As an exercise, transcribe the data below in full and exactly, omitting pictures.

(Object tracking records)
-=-=-=-=-

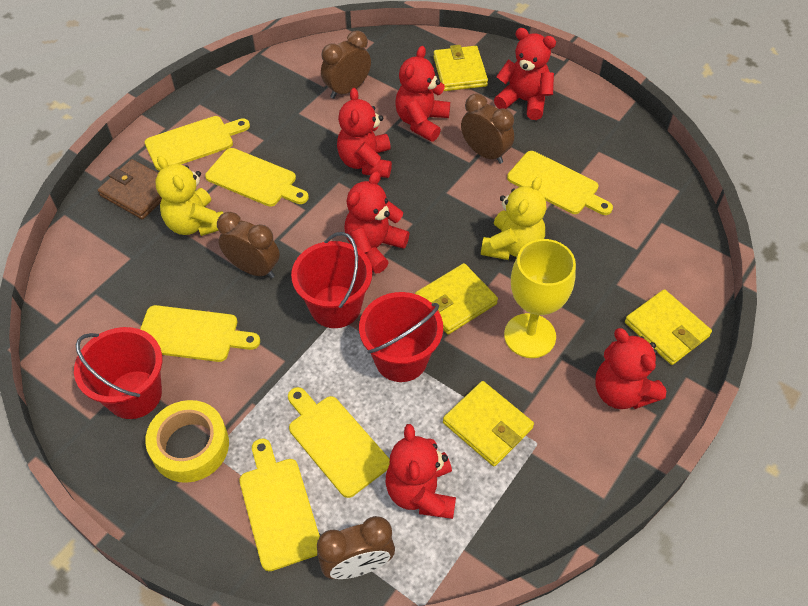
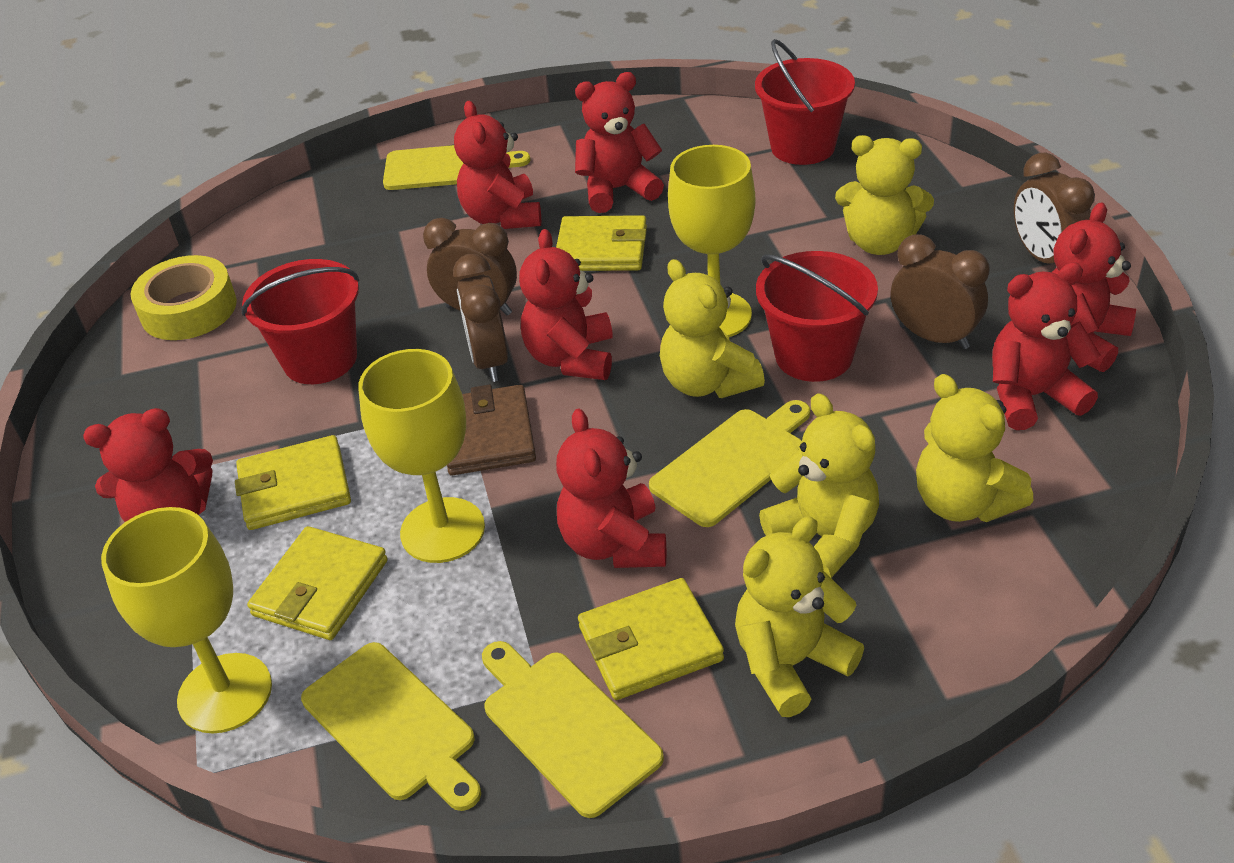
red teddy bear: 6 -> 7
yellow cutting board: 6 -> 4
yellow goblet: 1 -> 3
yellow teddy bear: 2 -> 5

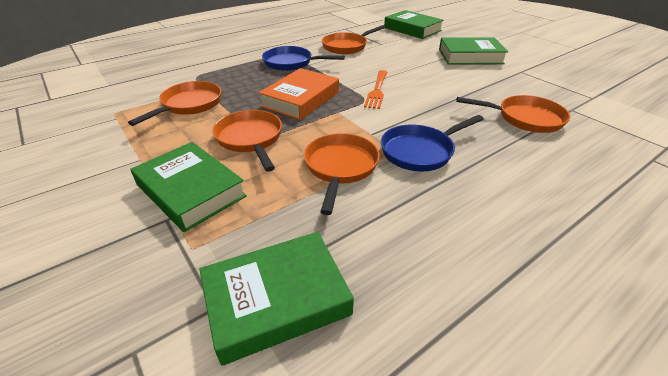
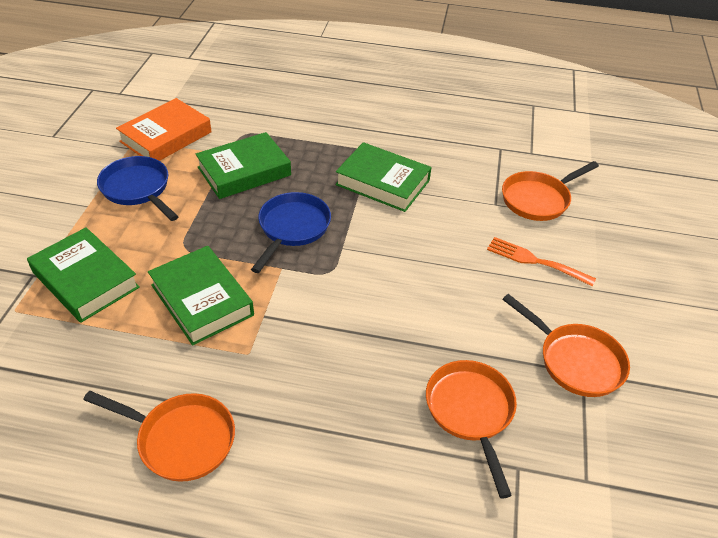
orange pan: 5 -> 4

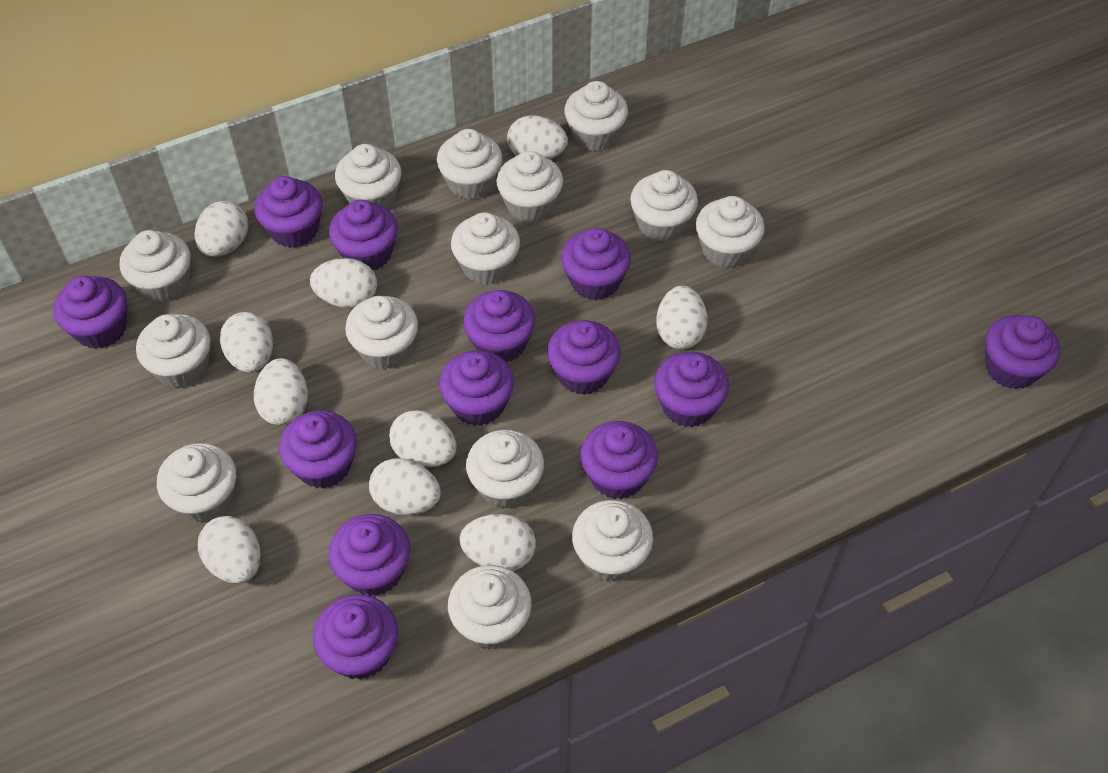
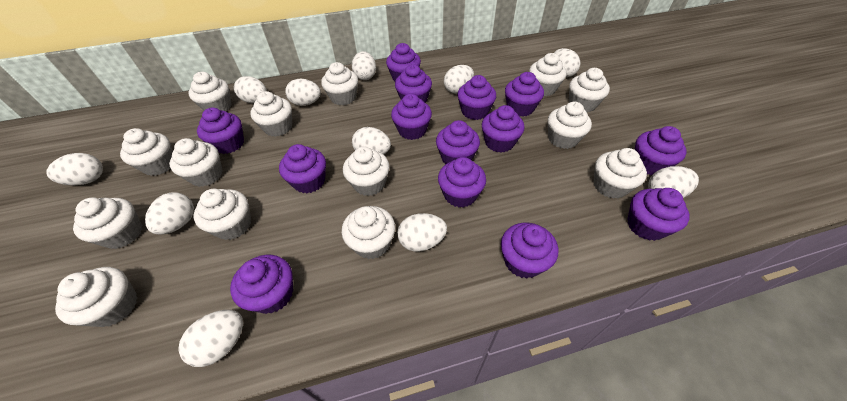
purple cupcake: 13 -> 14
white egg: 10 -> 11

-=-=-=-=-

Answer to this task -
red teddy bear: 6 -> 7
yellow cutting board: 6 -> 4
yellow goblet: 1 -> 3
yellow teddy bear: 2 -> 5

orange pan: 5 -> 4

purple cupcake: 13 -> 14
white egg: 10 -> 11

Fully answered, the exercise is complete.